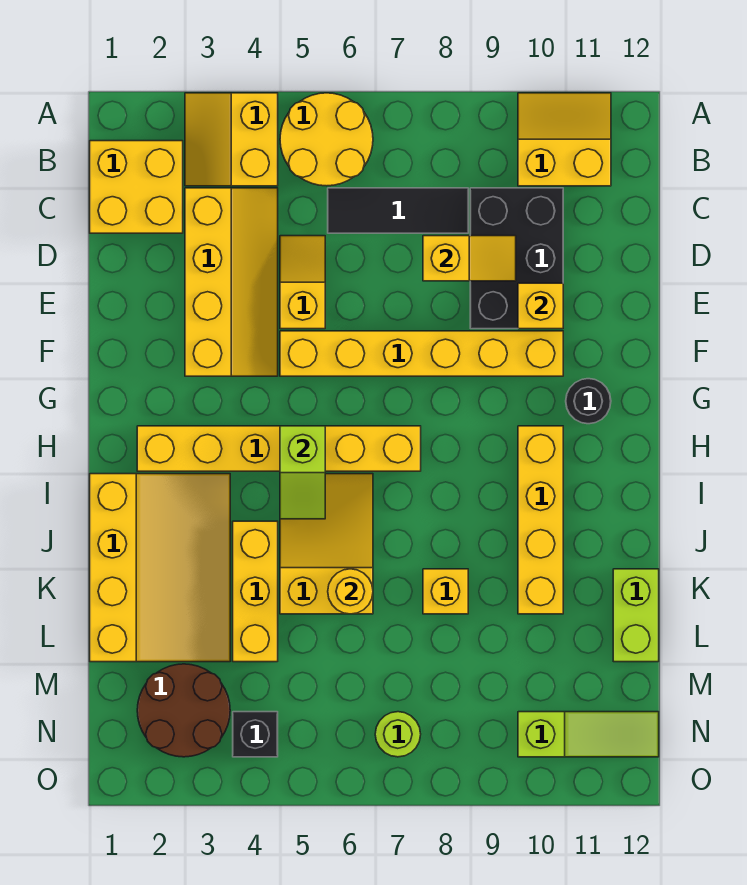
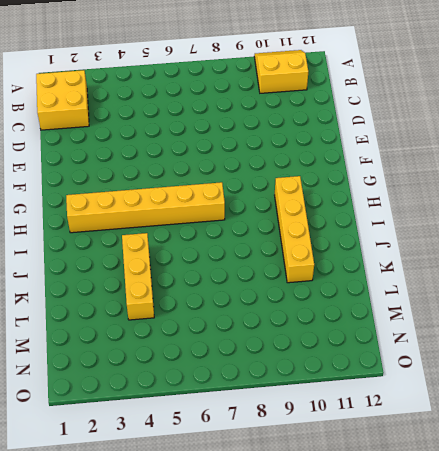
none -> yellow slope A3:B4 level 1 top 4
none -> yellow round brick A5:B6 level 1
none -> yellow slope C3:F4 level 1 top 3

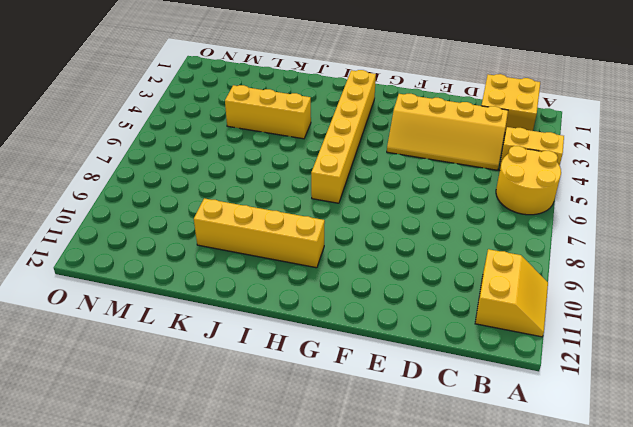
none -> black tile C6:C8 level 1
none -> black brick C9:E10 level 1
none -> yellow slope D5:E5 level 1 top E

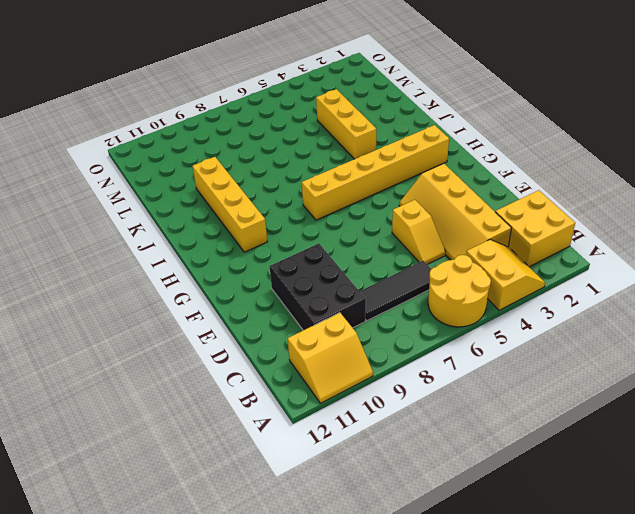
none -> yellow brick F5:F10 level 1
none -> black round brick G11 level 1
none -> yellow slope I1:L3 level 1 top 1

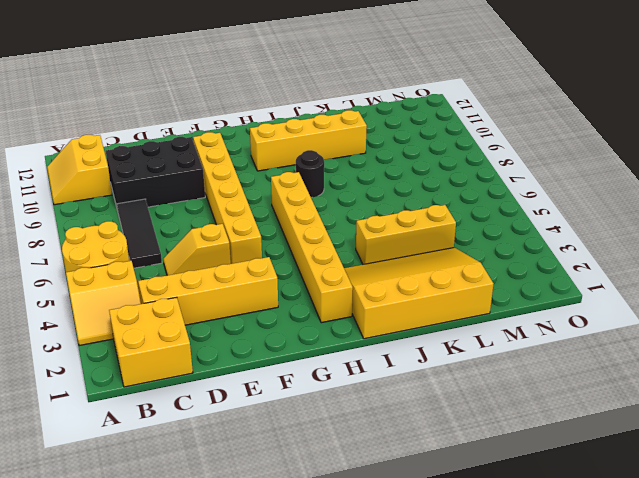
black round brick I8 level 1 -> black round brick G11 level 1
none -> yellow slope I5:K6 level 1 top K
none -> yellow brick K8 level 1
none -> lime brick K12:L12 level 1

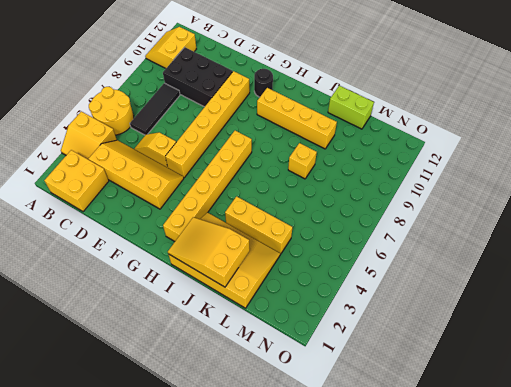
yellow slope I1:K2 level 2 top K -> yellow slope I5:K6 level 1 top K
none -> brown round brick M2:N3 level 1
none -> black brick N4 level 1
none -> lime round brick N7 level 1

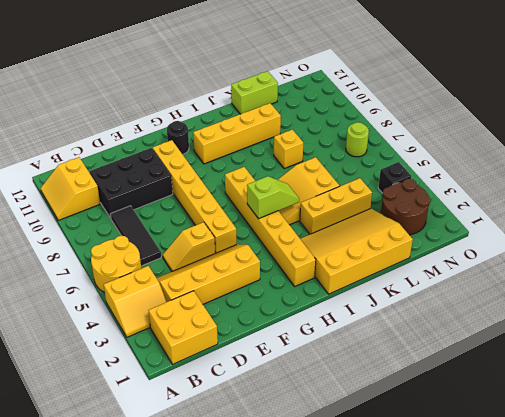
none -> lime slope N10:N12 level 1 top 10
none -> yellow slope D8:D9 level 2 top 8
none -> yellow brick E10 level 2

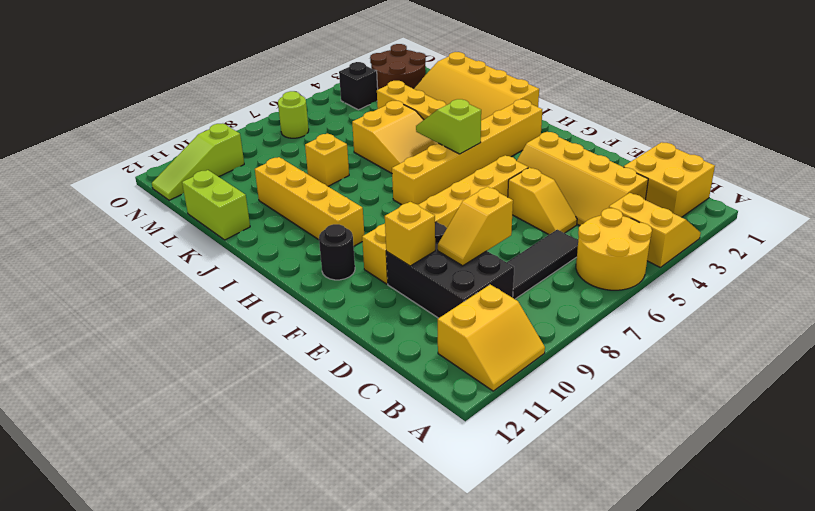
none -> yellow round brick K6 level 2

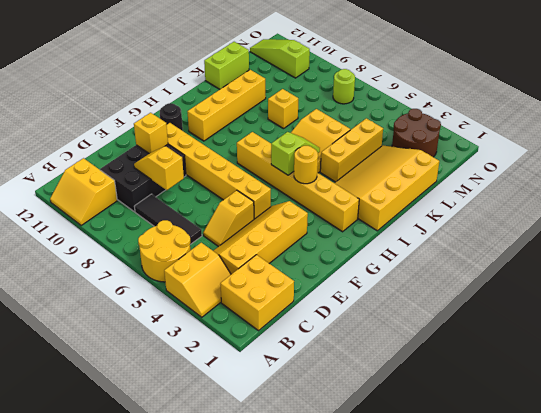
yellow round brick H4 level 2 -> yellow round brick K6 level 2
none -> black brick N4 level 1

+ + + + +

§ Task instructions:
Quote exactly, and only, the lines from the one containing "none -> lime brick K12:L12 level 1" through the last line of the records above, both included; leave out any pictures.

§ Final answer:
none -> lime brick K12:L12 level 1

yellow slope I1:K2 level 2 top K -> yellow slope I5:K6 level 1 top K
none -> brown round brick M2:N3 level 1
none -> black brick N4 level 1
none -> lime round brick N7 level 1

none -> lime slope N10:N12 level 1 top 10
none -> yellow slope D8:D9 level 2 top 8
none -> yellow brick E10 level 2

none -> yellow round brick K6 level 2

yellow round brick H4 level 2 -> yellow round brick K6 level 2
none -> black brick N4 level 1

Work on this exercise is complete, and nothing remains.